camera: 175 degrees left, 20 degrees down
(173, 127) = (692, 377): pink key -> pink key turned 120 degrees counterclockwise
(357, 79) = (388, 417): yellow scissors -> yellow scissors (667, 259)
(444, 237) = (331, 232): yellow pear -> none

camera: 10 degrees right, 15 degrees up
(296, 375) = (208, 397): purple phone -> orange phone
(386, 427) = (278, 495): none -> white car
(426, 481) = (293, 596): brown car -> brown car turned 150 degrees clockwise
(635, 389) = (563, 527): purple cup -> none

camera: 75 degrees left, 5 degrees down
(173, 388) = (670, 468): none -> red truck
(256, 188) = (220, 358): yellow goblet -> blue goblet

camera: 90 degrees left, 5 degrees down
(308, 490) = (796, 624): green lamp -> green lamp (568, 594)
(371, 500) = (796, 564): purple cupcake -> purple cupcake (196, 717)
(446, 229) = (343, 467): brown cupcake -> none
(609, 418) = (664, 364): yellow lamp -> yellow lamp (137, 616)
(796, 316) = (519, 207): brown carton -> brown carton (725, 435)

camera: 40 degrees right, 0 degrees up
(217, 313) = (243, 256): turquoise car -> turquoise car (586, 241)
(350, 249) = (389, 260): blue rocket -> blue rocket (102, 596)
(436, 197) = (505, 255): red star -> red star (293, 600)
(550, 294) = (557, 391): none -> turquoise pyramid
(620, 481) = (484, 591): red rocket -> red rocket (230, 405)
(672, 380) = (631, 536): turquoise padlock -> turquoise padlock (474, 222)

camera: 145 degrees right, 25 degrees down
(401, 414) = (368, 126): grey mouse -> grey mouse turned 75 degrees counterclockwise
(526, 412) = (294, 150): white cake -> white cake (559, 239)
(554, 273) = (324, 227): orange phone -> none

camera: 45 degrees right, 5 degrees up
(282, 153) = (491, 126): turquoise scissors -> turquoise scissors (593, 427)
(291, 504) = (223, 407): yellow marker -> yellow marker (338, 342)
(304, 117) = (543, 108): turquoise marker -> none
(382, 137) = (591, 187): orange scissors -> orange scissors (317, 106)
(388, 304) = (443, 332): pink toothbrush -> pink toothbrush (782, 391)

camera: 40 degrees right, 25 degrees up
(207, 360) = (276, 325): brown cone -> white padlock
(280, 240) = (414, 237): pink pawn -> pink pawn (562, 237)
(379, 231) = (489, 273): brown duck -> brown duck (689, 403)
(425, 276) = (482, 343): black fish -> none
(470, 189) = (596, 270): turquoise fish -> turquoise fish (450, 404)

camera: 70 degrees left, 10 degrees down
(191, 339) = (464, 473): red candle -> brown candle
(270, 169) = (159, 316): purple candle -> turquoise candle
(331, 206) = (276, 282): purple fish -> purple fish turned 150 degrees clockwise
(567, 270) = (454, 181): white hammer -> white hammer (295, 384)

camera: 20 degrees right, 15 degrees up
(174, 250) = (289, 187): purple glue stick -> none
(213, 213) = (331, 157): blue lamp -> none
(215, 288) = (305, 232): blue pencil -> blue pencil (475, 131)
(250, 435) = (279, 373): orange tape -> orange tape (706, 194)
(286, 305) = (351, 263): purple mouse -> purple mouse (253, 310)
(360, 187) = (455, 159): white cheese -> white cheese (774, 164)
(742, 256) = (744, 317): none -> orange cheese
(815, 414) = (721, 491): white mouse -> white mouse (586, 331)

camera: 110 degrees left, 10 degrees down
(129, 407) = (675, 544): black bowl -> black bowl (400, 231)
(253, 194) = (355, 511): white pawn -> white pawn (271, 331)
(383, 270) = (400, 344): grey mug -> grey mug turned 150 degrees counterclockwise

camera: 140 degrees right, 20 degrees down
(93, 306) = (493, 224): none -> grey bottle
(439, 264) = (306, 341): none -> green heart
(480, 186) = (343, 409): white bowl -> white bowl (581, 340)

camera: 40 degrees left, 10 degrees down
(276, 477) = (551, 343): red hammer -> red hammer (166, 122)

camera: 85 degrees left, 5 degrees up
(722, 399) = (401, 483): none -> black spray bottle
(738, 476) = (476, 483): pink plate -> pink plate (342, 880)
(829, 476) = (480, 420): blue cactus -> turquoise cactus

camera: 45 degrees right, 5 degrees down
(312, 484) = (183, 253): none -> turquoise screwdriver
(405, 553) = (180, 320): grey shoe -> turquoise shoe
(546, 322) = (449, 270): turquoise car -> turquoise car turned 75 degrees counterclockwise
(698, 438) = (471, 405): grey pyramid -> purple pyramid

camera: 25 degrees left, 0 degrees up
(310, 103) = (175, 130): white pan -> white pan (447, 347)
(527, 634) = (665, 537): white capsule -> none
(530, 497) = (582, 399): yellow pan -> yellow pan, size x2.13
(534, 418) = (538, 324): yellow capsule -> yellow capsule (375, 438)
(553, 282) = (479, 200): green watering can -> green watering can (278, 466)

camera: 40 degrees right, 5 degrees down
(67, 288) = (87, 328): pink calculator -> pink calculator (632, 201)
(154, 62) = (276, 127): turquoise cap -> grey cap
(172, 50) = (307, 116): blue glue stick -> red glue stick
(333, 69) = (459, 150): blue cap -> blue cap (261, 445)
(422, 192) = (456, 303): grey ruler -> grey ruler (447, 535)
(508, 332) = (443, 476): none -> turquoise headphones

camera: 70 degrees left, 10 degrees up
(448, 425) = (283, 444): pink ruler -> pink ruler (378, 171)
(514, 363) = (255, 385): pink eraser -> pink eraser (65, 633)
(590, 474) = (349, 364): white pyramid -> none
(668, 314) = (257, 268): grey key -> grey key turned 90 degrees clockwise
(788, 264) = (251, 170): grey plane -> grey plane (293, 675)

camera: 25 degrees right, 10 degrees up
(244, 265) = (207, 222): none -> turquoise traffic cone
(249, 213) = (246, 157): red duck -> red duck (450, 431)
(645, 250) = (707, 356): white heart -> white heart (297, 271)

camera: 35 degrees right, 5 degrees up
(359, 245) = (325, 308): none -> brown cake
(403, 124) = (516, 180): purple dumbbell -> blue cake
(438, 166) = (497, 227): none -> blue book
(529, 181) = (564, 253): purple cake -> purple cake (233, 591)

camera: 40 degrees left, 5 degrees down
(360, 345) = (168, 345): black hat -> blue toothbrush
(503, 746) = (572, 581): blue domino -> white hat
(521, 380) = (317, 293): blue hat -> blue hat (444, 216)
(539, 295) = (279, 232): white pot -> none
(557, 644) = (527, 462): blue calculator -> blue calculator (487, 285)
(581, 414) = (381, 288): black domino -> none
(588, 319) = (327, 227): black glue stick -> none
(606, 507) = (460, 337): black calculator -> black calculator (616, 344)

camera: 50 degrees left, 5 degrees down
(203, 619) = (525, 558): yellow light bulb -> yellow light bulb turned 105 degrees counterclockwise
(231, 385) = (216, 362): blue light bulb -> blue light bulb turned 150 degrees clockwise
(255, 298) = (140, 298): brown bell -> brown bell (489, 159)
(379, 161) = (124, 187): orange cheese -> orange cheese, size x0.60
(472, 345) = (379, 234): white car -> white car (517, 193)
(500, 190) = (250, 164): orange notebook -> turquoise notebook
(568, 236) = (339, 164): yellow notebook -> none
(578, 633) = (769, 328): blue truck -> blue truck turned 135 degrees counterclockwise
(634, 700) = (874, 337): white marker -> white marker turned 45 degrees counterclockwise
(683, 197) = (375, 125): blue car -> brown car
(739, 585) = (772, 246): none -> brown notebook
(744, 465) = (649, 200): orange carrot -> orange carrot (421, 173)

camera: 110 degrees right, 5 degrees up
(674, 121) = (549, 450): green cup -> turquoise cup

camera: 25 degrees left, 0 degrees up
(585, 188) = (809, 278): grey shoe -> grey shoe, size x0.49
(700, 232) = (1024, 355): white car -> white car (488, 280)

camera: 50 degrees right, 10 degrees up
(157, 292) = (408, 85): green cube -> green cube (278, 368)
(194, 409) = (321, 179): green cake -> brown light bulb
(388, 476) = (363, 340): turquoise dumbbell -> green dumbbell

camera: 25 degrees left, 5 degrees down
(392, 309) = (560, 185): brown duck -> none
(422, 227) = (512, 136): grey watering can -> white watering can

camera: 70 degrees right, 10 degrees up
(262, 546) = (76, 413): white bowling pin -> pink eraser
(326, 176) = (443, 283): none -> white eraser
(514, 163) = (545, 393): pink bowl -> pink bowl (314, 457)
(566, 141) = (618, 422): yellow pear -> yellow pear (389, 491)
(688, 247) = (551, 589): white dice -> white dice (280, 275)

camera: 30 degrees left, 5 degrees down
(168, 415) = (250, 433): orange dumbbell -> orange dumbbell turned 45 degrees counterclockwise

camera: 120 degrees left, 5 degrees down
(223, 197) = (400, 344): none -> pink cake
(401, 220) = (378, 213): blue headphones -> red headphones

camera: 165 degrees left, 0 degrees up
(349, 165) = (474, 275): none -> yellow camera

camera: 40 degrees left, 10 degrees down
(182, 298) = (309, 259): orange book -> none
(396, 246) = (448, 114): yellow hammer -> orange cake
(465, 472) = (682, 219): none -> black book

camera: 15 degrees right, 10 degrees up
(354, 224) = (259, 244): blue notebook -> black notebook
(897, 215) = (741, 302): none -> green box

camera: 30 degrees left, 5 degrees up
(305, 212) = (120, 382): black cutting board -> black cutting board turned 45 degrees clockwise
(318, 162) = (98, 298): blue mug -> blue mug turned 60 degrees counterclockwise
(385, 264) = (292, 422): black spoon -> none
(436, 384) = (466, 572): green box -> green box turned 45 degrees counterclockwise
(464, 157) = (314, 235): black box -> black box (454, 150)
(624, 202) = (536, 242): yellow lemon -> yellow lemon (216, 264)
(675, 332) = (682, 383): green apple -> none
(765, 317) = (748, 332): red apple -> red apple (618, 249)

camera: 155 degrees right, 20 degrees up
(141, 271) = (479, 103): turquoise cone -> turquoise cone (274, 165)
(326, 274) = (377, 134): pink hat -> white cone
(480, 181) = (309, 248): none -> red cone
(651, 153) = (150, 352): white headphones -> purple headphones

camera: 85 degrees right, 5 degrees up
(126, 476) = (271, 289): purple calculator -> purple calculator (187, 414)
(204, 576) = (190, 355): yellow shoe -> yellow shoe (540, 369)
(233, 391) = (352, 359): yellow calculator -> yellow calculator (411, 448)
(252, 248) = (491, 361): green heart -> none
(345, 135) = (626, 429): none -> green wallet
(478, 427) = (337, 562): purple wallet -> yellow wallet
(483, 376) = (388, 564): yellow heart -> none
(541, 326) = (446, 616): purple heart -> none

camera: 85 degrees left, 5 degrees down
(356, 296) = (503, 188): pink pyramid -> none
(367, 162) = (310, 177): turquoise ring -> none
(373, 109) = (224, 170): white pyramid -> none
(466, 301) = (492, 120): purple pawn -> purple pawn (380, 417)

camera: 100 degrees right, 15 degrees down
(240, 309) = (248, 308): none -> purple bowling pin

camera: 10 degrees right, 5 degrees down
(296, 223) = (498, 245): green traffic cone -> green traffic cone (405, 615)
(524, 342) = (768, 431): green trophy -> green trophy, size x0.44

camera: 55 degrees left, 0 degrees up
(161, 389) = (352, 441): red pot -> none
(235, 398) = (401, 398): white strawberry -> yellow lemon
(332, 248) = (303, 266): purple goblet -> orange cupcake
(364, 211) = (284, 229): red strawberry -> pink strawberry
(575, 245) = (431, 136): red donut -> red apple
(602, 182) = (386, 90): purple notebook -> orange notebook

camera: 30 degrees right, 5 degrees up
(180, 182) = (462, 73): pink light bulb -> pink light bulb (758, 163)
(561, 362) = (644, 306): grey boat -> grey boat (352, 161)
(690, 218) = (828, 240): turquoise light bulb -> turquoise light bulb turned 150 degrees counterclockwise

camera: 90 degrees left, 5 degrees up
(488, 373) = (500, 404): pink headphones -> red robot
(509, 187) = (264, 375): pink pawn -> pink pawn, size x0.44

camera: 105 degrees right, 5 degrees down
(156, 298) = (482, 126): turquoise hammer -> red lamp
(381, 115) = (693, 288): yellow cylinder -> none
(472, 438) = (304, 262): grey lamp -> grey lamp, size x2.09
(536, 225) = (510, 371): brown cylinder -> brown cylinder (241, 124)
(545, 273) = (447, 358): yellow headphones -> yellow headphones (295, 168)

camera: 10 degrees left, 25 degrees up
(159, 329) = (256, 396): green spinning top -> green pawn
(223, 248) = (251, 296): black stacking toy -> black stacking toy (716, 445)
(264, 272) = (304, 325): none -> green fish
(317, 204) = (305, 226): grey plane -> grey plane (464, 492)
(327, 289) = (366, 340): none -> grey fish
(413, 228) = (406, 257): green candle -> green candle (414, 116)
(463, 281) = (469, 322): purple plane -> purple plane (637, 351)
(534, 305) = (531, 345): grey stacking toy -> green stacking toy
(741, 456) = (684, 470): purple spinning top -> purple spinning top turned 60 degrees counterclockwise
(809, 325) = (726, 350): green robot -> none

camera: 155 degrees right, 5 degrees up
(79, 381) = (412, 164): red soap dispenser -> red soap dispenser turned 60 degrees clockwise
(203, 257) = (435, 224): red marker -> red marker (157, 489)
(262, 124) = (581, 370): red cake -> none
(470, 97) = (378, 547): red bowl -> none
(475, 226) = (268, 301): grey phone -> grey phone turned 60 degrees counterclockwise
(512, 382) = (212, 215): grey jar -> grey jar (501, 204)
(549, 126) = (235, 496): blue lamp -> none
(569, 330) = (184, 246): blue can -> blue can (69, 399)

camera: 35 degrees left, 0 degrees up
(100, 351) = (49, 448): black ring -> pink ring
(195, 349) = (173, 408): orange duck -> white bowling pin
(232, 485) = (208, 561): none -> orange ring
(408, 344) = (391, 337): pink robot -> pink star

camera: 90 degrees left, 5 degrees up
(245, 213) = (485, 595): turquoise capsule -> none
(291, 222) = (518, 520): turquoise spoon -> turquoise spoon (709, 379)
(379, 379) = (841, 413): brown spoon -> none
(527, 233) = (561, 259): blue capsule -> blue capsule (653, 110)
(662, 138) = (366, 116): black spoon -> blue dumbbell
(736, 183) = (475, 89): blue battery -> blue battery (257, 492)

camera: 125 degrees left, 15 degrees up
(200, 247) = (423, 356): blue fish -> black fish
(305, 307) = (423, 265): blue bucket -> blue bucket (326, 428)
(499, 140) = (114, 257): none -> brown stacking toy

Required work: From the listing above, return the lines starting at the one with "(388, 476) = (363, 340): turquoise" and ending at the one with "(465, 472) = (682, 219): none -> black book", both kept, exactly as they appear and nothing more.

Written response:
(388, 476) = (363, 340): turquoise dumbbell -> green dumbbell

camera: 25 degrees left, 5 degrees down
(392, 309) = (560, 185): brown duck -> none
(422, 227) = (512, 136): grey watering can -> white watering can

camera: 70 degrees right, 10 degrees up
(262, 546) = (76, 413): white bowling pin -> pink eraser
(326, 176) = (443, 283): none -> white eraser
(514, 163) = (545, 393): pink bowl -> pink bowl (314, 457)
(566, 141) = (618, 422): yellow pear -> yellow pear (389, 491)
(688, 247) = (551, 589): white dice -> white dice (280, 275)

camera: 30 degrees left, 5 degrees down
(168, 415) = (250, 433): orange dumbbell -> orange dumbbell turned 45 degrees counterclockwise

camera: 120 degrees left, 5 degrees down
(223, 197) = (400, 344): none -> pink cake
(401, 220) = (378, 213): blue headphones -> red headphones

camera: 165 degrees left, 0 degrees up
(349, 165) = (474, 275): none -> yellow camera

camera: 40 degrees left, 10 degrees down
(182, 298) = (309, 259): orange book -> none
(396, 246) = (448, 114): yellow hammer -> orange cake
(465, 472) = (682, 219): none -> black book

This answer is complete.